## What you have to do
Every line in the data below from the one containing "green cone F7 level 2 -> none" down to the one containing "blue round brick B5:C6", both included, must be retyped exactly; no other line is to appear.

## Records from a data source
---------------
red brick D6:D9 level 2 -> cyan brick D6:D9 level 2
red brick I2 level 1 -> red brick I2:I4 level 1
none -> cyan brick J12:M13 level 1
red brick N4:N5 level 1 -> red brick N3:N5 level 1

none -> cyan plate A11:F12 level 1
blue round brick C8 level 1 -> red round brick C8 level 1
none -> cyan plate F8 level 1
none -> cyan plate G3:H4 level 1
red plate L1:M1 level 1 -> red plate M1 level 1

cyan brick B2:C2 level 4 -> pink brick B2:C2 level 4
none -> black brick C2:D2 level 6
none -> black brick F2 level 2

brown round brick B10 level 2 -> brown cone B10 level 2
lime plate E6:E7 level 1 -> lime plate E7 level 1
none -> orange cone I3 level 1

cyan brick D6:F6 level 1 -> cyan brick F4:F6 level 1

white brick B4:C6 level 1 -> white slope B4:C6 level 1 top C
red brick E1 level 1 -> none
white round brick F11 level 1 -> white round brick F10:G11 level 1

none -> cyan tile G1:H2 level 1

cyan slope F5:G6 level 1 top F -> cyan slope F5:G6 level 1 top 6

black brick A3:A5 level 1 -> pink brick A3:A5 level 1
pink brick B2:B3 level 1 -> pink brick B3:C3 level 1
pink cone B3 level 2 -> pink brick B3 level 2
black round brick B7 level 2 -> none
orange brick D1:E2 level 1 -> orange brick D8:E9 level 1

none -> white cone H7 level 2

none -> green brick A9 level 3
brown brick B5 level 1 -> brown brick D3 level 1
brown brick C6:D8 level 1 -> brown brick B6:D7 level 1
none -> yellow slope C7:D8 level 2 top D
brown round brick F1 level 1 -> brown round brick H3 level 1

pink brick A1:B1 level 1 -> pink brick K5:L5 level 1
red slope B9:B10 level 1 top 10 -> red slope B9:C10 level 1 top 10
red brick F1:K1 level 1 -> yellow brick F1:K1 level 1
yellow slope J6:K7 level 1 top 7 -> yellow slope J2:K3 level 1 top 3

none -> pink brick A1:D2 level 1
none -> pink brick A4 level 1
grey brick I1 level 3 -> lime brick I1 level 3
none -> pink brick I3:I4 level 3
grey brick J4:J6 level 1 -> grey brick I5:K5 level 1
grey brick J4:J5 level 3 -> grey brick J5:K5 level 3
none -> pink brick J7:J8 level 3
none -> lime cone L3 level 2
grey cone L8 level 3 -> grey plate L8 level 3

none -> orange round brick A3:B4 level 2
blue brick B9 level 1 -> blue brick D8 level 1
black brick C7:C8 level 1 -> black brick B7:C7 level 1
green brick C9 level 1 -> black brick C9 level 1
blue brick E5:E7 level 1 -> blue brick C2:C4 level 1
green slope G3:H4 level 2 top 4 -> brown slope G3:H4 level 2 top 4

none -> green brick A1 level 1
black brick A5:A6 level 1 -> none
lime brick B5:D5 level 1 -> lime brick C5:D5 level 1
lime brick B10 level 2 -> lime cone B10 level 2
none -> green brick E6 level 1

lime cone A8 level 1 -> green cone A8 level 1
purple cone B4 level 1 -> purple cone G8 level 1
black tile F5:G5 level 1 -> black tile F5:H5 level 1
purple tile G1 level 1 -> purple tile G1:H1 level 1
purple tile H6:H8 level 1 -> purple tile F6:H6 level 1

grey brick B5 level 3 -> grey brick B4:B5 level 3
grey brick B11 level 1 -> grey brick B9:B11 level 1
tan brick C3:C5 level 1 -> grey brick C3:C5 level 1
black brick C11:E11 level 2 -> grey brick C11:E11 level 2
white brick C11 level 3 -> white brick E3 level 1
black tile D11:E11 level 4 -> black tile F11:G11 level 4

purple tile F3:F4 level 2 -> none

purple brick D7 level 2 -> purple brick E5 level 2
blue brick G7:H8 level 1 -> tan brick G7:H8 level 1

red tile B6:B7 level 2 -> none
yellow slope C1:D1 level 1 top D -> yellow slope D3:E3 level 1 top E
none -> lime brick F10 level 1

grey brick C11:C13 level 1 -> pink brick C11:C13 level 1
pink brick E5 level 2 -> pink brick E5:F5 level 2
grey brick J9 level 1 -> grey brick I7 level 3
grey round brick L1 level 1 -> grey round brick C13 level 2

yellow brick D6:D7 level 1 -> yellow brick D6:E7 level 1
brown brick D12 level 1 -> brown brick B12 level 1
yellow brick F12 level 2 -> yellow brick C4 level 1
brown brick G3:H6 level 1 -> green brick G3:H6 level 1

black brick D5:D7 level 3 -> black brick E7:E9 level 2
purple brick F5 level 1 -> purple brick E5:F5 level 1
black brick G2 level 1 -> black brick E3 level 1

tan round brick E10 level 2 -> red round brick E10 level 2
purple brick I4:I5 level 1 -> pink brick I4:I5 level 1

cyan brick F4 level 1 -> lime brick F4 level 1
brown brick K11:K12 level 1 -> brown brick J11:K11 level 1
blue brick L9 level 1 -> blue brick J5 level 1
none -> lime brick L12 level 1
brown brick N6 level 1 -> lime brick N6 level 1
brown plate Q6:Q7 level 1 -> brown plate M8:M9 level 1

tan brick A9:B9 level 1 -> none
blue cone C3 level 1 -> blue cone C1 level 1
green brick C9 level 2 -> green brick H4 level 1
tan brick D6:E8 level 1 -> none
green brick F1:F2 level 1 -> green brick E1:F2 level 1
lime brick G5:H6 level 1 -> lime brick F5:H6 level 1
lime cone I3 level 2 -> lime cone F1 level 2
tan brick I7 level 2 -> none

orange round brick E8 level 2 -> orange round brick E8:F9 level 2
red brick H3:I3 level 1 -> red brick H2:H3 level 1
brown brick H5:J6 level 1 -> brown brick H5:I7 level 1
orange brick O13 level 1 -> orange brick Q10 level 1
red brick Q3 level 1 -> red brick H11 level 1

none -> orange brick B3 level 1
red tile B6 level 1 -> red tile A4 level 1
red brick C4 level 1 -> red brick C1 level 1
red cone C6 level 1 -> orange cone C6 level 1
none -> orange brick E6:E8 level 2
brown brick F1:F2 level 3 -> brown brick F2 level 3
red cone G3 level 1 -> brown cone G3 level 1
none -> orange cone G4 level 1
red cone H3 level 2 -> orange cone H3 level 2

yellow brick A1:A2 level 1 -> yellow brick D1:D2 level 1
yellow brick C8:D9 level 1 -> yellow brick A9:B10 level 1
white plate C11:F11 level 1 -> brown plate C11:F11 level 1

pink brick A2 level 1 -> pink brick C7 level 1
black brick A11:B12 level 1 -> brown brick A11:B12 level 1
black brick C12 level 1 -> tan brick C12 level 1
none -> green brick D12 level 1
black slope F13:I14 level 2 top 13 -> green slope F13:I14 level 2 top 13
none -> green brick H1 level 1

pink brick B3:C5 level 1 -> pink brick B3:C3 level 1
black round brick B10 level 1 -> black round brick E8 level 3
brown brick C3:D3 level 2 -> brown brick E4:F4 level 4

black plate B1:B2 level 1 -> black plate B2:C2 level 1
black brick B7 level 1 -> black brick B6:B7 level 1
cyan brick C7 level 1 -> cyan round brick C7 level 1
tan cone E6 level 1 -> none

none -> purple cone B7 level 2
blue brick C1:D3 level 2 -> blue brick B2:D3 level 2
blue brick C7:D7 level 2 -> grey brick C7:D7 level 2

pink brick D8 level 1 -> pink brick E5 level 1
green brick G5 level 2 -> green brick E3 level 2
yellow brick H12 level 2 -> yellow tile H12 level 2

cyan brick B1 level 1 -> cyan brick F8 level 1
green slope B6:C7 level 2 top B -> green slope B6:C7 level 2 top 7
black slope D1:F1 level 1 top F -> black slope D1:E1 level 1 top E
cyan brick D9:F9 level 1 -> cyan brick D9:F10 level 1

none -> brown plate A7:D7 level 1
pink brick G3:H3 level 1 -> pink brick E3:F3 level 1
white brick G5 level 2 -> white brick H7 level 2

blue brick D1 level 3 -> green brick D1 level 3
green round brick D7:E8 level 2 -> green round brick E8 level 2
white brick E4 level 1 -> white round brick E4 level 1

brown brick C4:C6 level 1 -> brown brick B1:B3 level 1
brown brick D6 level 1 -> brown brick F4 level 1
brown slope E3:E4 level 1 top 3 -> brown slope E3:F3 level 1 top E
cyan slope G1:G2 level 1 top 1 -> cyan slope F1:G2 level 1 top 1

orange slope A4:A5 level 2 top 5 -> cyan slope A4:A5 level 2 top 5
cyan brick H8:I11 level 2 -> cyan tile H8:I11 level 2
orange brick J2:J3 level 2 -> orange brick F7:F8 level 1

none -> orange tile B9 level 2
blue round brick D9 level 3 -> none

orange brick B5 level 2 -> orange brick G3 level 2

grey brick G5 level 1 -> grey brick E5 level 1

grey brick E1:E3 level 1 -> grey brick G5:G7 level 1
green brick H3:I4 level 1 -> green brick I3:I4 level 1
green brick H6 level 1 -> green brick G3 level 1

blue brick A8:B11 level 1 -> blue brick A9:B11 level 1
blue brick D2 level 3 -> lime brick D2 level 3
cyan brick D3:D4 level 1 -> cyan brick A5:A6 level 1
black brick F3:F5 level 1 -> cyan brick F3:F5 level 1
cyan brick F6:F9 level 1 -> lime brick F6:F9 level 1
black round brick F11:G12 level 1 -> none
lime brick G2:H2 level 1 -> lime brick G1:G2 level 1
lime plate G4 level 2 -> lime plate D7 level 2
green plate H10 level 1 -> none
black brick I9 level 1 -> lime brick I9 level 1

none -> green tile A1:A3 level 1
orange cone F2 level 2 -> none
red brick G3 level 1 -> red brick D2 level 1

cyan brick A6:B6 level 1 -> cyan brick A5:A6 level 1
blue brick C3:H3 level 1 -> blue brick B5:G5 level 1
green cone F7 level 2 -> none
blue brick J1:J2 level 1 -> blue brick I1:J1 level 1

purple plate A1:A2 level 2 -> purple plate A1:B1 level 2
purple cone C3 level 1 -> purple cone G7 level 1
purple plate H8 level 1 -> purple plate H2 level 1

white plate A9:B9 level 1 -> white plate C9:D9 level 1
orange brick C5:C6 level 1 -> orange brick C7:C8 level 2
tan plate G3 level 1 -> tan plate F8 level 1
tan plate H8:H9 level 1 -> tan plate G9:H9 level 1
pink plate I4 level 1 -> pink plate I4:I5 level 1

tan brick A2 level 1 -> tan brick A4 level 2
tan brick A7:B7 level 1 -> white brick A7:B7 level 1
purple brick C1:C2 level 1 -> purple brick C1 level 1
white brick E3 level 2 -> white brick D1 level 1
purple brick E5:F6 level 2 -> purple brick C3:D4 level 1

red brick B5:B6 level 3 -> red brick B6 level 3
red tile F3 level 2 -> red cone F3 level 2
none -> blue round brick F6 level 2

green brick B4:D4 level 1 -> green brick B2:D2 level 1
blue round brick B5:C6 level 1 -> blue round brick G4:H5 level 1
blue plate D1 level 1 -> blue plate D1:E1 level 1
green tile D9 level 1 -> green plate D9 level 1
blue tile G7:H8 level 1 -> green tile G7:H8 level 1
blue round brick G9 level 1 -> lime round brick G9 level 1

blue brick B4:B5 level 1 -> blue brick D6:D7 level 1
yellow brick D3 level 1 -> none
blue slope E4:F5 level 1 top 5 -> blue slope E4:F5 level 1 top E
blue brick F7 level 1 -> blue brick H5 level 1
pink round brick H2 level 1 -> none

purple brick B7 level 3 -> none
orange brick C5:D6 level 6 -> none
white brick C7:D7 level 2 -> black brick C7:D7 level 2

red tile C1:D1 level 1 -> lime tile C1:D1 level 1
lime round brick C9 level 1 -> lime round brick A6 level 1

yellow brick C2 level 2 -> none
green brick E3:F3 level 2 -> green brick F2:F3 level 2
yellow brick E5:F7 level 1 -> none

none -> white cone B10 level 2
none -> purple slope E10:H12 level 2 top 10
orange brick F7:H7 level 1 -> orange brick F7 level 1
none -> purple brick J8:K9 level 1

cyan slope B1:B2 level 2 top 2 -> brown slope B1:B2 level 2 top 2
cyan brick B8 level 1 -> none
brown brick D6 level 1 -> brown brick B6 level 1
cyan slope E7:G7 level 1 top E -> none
---------------
## Exercise solution
green cone F7 level 2 -> none
blue brick J1:J2 level 1 -> blue brick I1:J1 level 1

purple plate A1:A2 level 2 -> purple plate A1:B1 level 2
purple cone C3 level 1 -> purple cone G7 level 1
purple plate H8 level 1 -> purple plate H2 level 1

white plate A9:B9 level 1 -> white plate C9:D9 level 1
orange brick C5:C6 level 1 -> orange brick C7:C8 level 2
tan plate G3 level 1 -> tan plate F8 level 1
tan plate H8:H9 level 1 -> tan plate G9:H9 level 1
pink plate I4 level 1 -> pink plate I4:I5 level 1

tan brick A2 level 1 -> tan brick A4 level 2
tan brick A7:B7 level 1 -> white brick A7:B7 level 1
purple brick C1:C2 level 1 -> purple brick C1 level 1
white brick E3 level 2 -> white brick D1 level 1
purple brick E5:F6 level 2 -> purple brick C3:D4 level 1

red brick B5:B6 level 3 -> red brick B6 level 3
red tile F3 level 2 -> red cone F3 level 2
none -> blue round brick F6 level 2

green brick B4:D4 level 1 -> green brick B2:D2 level 1
blue round brick B5:C6 level 1 -> blue round brick G4:H5 level 1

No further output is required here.